*Assigned task:* Each line from the one that contains "IC6 pin QF: none -> COM" to the end of the material must be set down exactly, and no line before it.
Start of Provided information
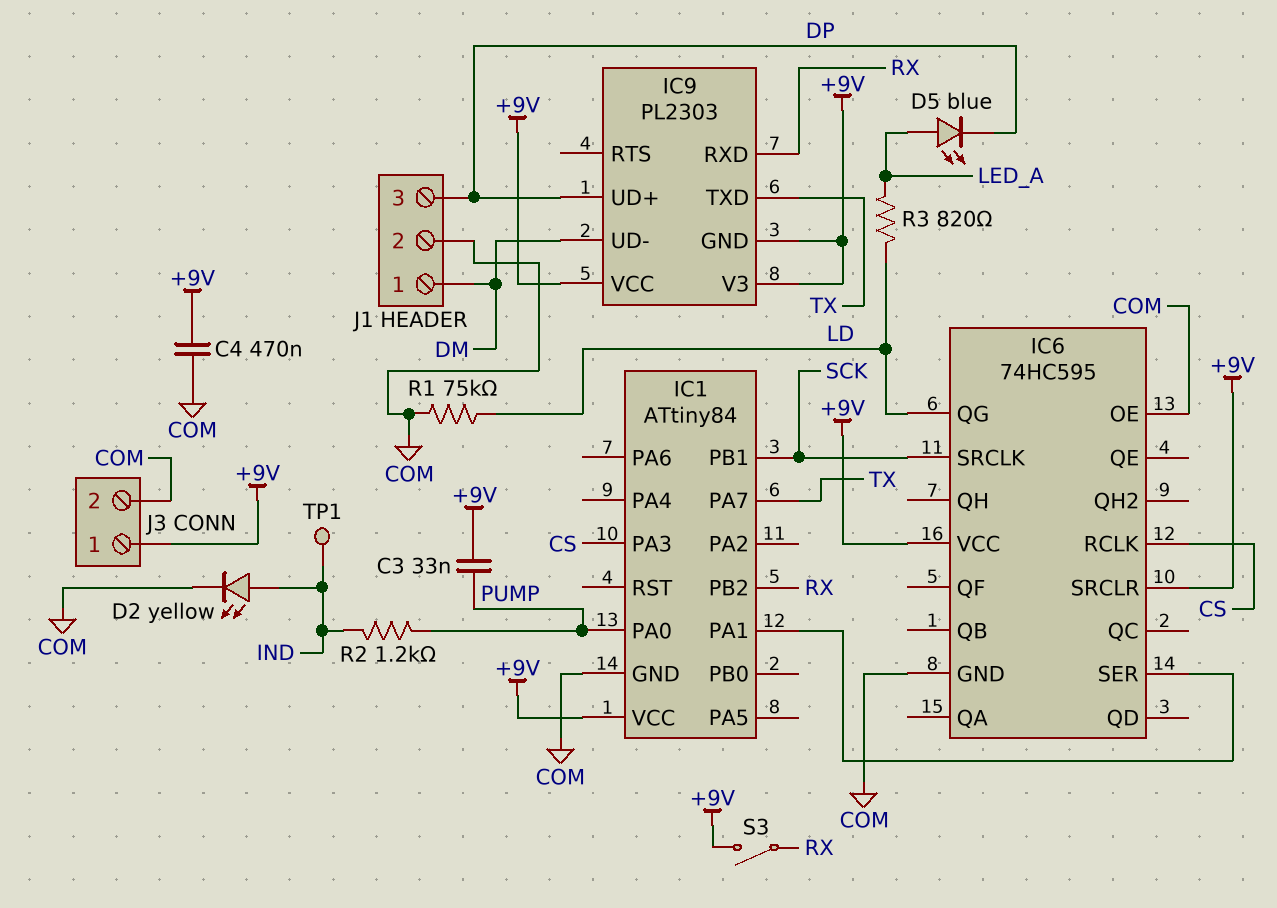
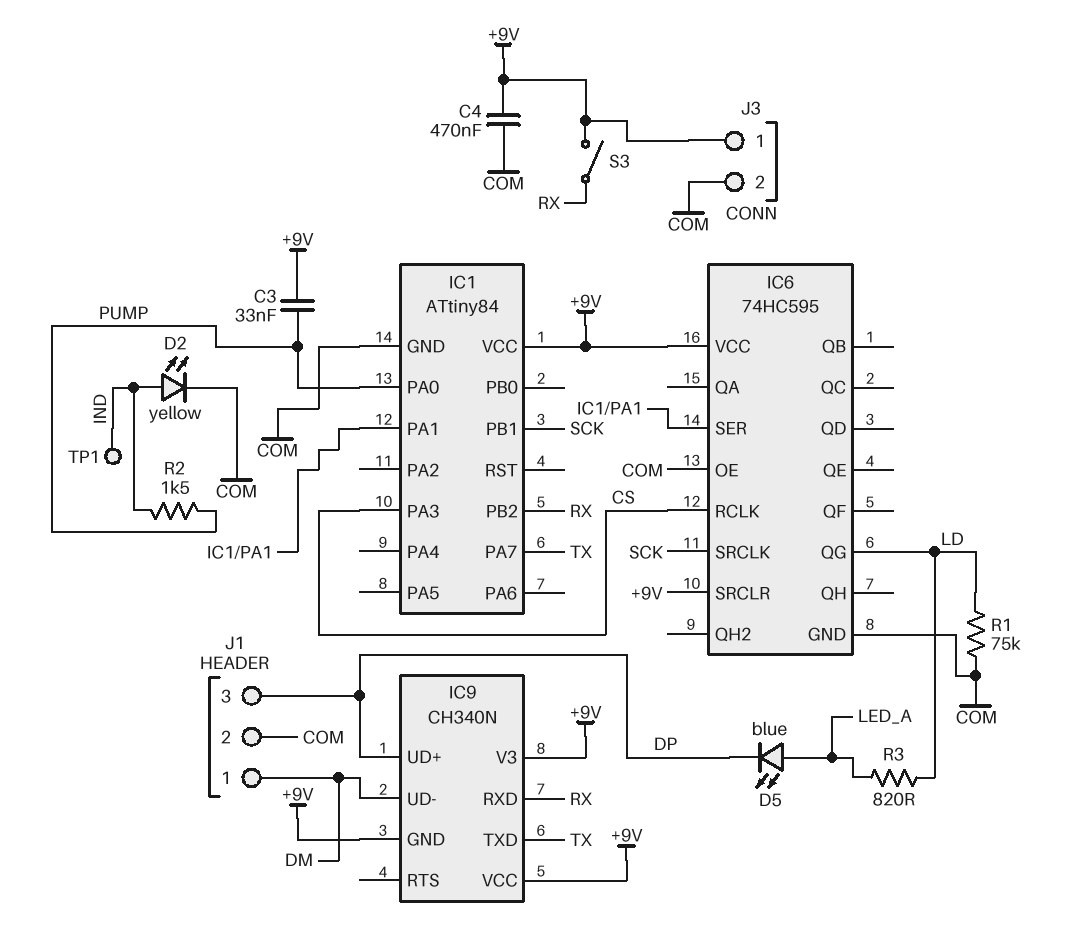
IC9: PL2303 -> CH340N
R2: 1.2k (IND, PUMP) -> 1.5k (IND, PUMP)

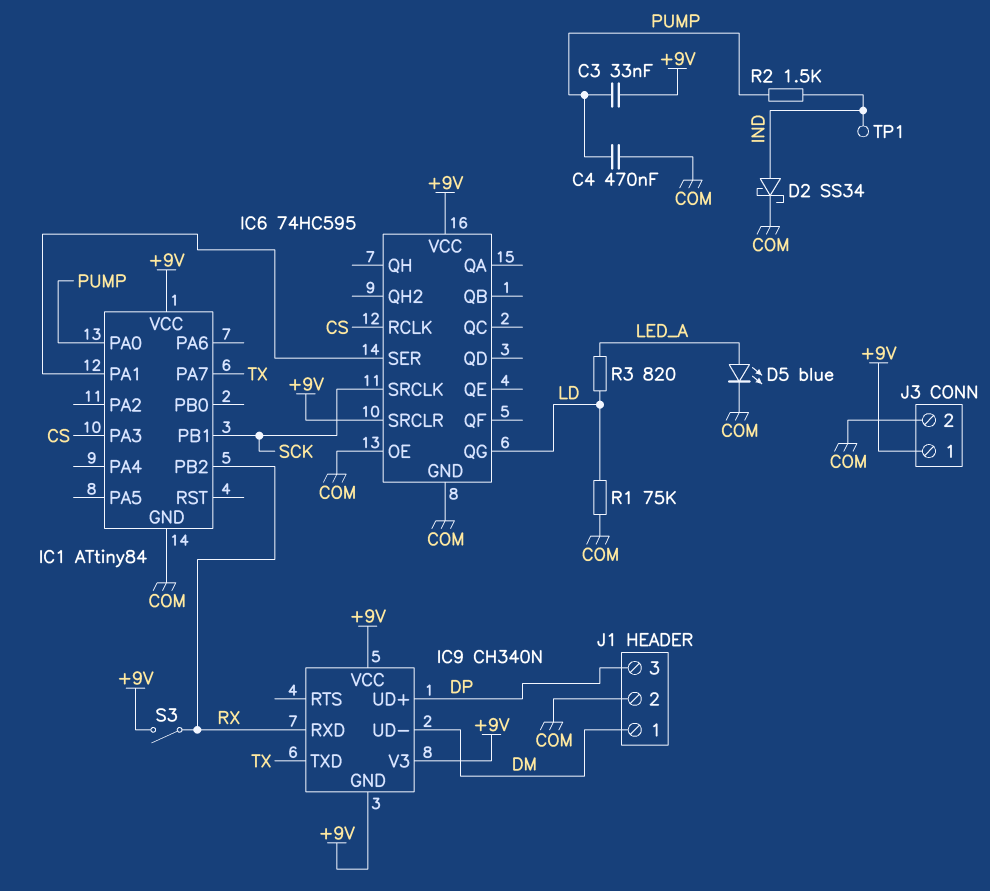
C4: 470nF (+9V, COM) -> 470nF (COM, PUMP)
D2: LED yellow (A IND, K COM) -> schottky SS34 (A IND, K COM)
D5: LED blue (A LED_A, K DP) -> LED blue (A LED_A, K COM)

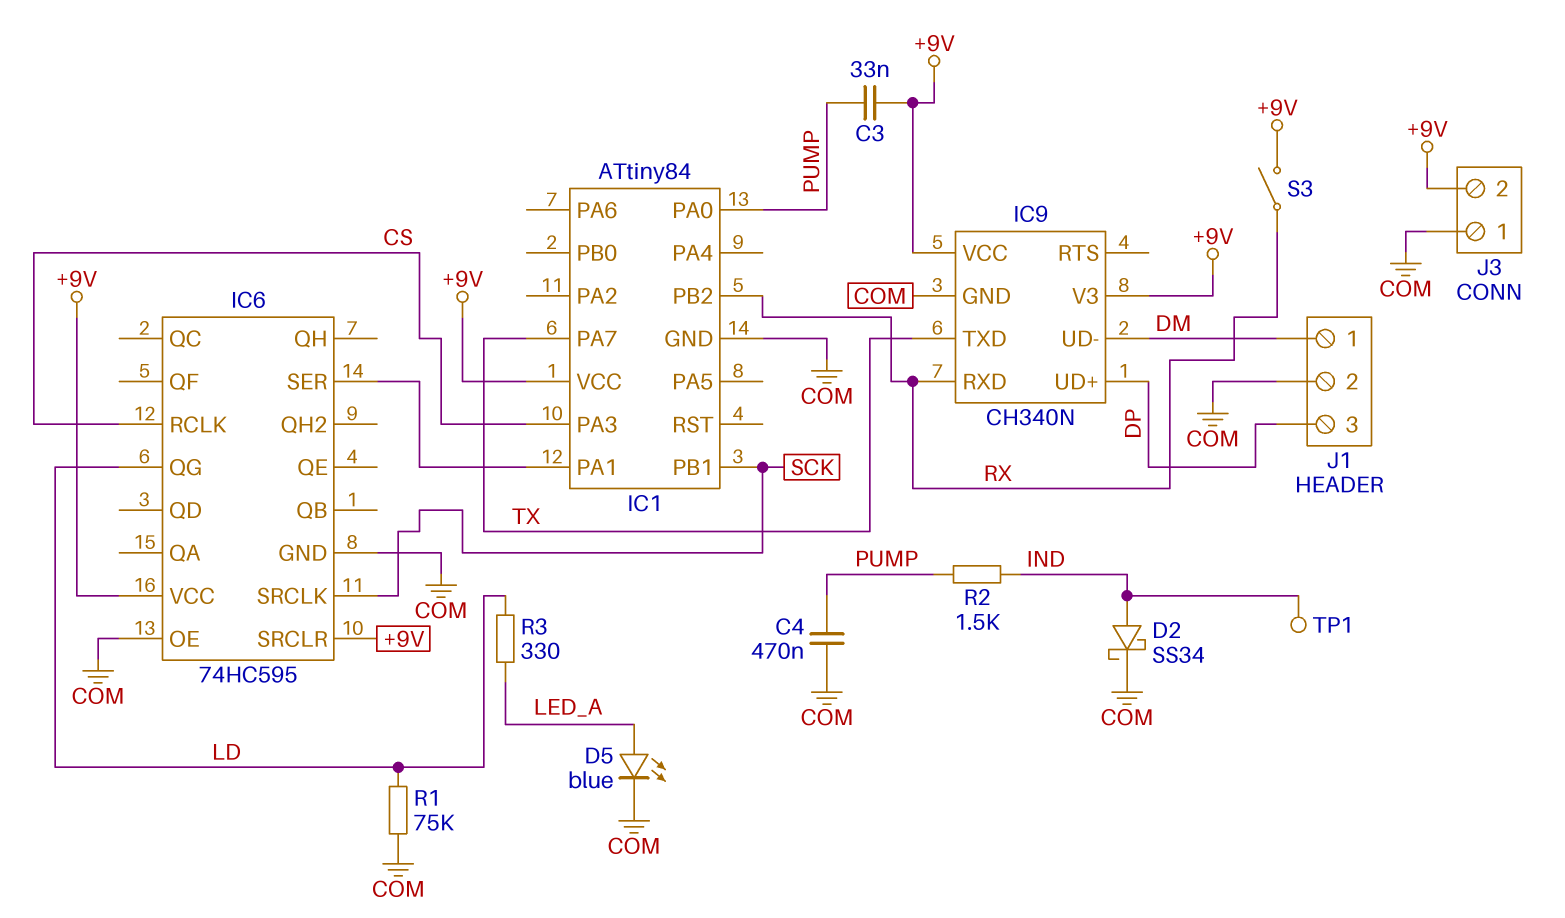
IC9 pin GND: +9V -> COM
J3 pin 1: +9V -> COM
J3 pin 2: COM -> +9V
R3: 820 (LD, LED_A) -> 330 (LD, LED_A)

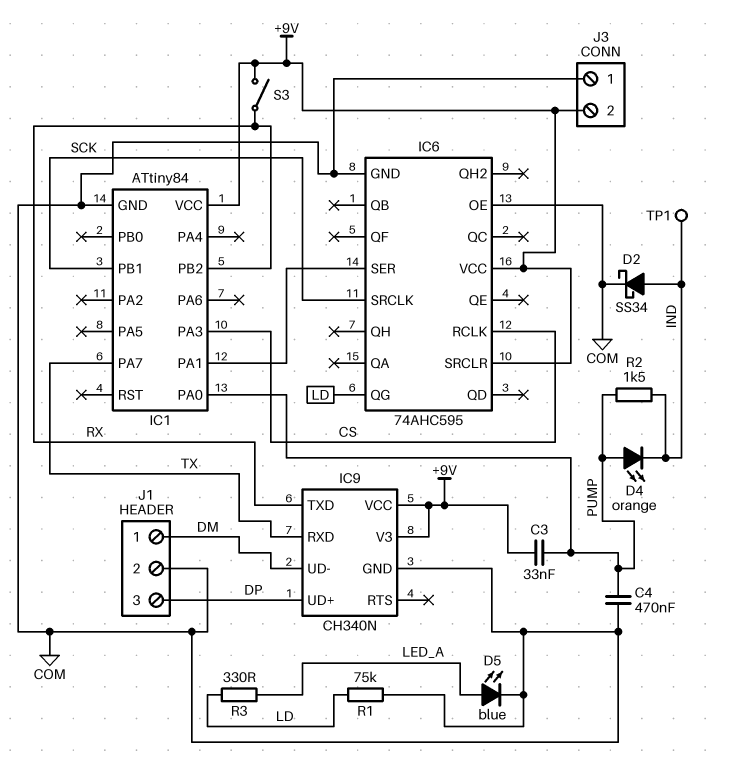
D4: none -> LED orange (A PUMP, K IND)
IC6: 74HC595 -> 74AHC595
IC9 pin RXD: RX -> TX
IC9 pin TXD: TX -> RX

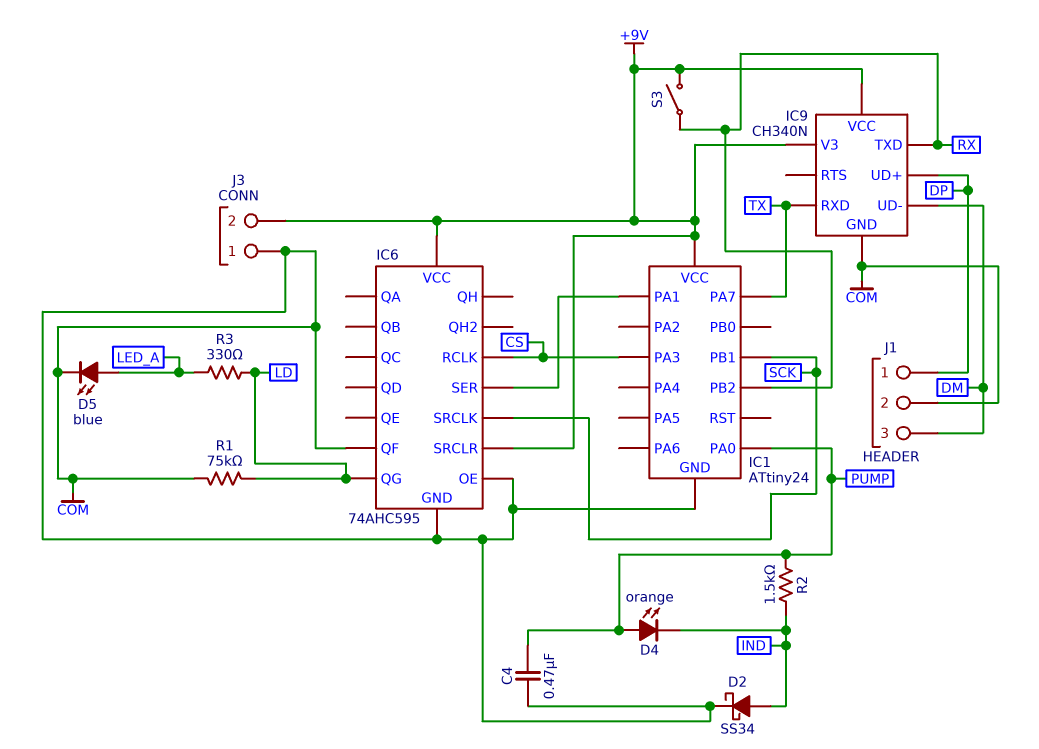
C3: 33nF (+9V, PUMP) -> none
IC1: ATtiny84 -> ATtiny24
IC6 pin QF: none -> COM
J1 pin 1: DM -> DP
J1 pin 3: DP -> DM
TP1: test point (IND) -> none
End of Provided information
*Worked solution:*
IC6 pin QF: none -> COM
J1 pin 1: DM -> DP
J1 pin 3: DP -> DM
TP1: test point (IND) -> none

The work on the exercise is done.